## LISTED RECORDS
◇ ◇ ◇ ◇

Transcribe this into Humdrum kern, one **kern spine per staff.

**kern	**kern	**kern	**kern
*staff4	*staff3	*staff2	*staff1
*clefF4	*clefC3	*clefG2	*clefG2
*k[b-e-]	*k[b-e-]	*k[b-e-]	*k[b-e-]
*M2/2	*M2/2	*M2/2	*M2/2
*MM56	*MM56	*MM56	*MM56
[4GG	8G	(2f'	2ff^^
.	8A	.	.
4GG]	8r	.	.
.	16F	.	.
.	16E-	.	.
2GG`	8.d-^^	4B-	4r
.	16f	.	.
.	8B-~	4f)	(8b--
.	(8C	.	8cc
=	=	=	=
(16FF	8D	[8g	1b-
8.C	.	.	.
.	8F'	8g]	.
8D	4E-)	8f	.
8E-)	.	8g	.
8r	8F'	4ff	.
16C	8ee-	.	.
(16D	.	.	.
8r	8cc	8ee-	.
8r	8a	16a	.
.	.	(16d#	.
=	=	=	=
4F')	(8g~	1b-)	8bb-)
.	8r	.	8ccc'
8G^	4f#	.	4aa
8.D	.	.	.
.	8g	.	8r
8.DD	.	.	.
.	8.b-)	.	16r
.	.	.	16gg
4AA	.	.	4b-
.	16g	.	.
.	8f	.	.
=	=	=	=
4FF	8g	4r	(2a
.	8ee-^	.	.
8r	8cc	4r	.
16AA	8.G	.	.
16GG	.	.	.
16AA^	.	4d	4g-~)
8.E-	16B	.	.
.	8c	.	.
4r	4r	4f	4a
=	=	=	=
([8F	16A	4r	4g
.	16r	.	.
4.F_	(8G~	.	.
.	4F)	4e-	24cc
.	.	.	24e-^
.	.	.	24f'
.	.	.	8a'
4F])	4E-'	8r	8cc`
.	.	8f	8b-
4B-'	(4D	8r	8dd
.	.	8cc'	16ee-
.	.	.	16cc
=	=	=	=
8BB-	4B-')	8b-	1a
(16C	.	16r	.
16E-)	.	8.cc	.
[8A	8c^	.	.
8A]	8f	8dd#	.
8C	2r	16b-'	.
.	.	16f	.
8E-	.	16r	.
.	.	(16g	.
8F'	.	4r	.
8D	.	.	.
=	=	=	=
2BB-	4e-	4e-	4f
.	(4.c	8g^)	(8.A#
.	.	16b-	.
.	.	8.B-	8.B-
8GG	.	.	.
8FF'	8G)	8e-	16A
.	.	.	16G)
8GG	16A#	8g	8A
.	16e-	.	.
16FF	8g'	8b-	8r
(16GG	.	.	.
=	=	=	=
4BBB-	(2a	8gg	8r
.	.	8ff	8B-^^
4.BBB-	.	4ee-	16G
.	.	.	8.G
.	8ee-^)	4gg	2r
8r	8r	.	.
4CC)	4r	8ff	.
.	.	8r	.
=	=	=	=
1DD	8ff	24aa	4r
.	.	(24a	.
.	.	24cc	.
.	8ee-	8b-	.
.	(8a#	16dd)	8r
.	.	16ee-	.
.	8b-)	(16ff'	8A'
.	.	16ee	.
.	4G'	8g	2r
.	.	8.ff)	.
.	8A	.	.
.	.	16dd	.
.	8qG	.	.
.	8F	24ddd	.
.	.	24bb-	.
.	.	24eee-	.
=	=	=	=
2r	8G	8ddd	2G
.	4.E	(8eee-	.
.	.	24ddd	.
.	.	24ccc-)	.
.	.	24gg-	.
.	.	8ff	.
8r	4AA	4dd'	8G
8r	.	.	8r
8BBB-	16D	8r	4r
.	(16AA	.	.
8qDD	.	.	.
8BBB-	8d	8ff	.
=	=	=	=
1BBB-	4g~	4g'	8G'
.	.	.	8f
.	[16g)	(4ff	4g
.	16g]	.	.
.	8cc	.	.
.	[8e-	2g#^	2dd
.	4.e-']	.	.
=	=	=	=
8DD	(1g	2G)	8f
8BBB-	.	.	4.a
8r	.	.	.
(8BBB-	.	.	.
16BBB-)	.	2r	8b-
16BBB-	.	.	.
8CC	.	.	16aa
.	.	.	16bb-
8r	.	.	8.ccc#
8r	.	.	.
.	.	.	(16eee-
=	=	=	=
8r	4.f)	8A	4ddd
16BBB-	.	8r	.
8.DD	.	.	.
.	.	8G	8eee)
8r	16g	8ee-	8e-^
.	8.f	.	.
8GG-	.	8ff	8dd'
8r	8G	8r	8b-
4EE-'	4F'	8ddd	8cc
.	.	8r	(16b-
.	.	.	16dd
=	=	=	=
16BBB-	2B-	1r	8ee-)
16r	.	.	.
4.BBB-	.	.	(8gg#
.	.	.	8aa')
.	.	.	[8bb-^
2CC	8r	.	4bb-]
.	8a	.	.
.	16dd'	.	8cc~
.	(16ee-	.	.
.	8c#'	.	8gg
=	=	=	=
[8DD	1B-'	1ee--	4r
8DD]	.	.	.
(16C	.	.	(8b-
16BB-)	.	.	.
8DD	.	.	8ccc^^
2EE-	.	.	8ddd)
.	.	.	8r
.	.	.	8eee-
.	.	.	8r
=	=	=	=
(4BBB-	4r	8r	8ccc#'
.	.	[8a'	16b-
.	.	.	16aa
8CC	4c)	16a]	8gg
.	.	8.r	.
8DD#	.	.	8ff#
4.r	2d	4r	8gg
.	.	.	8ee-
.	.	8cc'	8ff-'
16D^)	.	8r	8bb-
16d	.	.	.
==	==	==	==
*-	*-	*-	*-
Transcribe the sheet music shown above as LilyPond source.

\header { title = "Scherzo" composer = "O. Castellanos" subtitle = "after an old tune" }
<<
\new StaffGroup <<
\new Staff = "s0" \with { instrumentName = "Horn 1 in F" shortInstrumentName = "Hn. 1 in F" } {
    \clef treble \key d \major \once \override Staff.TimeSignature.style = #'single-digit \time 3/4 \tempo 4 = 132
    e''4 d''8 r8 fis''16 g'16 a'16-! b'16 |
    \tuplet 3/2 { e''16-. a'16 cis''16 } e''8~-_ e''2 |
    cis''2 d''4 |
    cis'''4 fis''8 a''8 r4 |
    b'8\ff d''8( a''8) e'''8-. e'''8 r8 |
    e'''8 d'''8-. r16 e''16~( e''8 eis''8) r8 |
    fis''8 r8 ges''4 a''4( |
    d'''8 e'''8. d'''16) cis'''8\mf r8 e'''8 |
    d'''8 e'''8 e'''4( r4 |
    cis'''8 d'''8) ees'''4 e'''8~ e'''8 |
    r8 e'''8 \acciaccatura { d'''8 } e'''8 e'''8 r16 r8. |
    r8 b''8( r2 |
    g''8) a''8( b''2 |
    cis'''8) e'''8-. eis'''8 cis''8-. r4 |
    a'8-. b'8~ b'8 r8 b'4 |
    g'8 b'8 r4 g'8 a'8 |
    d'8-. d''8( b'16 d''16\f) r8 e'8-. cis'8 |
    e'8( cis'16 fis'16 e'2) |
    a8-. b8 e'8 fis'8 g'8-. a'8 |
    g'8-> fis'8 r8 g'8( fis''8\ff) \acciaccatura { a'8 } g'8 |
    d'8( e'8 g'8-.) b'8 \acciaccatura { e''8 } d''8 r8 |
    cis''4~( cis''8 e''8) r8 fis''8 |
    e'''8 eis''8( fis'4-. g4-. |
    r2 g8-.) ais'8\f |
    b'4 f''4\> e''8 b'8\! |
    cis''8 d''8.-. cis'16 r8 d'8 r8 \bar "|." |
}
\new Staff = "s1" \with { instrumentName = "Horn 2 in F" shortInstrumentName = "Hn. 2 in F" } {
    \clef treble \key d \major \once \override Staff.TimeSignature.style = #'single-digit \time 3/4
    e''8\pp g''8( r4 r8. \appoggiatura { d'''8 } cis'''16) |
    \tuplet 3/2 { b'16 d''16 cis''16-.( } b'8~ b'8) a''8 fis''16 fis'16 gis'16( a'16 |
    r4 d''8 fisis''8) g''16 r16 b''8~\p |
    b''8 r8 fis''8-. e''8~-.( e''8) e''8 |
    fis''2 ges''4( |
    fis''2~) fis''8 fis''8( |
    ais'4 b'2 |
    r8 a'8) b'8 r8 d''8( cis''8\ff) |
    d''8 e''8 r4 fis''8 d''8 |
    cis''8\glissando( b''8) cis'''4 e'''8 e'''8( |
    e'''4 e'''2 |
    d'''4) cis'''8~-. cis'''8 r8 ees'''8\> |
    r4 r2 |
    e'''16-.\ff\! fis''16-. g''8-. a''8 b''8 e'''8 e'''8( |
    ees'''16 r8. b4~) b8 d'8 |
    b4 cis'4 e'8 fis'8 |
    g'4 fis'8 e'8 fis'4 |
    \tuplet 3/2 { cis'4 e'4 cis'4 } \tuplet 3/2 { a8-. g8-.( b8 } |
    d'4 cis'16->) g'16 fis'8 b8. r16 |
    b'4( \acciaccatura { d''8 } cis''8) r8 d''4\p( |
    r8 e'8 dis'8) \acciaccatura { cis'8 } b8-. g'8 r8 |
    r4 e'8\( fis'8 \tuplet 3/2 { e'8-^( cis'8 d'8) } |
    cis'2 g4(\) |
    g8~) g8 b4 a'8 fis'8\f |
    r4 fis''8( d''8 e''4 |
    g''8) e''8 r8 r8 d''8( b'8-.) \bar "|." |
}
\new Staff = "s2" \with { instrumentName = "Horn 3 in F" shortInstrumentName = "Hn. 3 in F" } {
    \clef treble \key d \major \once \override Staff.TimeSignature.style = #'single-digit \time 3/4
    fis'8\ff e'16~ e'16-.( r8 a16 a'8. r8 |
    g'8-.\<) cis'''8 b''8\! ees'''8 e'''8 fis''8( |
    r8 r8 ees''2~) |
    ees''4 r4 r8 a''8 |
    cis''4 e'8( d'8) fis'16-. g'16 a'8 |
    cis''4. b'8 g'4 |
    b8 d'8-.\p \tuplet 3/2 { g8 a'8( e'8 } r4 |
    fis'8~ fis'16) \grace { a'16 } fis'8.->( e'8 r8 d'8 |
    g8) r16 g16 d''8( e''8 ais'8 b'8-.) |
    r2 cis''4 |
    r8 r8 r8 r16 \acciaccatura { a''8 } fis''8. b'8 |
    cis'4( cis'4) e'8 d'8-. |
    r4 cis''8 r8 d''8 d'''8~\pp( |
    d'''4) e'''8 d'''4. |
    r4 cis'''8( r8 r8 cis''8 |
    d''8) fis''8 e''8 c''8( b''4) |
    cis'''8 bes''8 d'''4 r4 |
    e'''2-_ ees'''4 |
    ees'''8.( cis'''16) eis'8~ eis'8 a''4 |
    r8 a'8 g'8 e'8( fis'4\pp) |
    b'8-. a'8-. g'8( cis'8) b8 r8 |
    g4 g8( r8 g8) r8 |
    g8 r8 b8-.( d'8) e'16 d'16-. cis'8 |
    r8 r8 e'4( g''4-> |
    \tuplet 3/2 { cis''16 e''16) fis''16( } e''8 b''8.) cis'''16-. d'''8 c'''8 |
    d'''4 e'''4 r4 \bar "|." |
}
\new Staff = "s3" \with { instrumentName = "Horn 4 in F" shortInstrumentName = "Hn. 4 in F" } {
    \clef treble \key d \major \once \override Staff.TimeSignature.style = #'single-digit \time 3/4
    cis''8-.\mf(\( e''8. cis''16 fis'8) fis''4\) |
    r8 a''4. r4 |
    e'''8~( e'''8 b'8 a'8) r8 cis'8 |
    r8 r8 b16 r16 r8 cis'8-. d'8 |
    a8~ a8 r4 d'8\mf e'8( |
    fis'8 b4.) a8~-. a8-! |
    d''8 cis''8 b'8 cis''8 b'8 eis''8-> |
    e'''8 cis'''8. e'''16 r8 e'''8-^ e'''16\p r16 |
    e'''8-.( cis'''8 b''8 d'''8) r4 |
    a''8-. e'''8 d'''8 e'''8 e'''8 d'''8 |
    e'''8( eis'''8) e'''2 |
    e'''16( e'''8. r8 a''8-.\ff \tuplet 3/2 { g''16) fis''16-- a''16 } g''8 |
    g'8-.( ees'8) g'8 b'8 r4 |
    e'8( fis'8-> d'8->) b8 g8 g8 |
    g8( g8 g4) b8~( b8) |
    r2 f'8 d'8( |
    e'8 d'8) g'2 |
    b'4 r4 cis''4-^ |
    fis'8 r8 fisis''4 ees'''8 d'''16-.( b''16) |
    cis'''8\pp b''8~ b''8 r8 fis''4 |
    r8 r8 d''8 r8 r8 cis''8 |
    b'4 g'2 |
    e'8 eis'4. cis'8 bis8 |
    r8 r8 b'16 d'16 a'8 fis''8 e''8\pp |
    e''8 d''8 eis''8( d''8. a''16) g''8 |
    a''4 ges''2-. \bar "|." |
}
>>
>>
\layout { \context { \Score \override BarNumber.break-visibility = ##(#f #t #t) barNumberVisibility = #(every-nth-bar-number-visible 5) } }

◇ ◇ ◇ ◇

## CHALLENGE
Count the lines in the entries above that contain the string "shortInstrumentName", with case counting. Give only the number.

## CORRECT ANSWER
4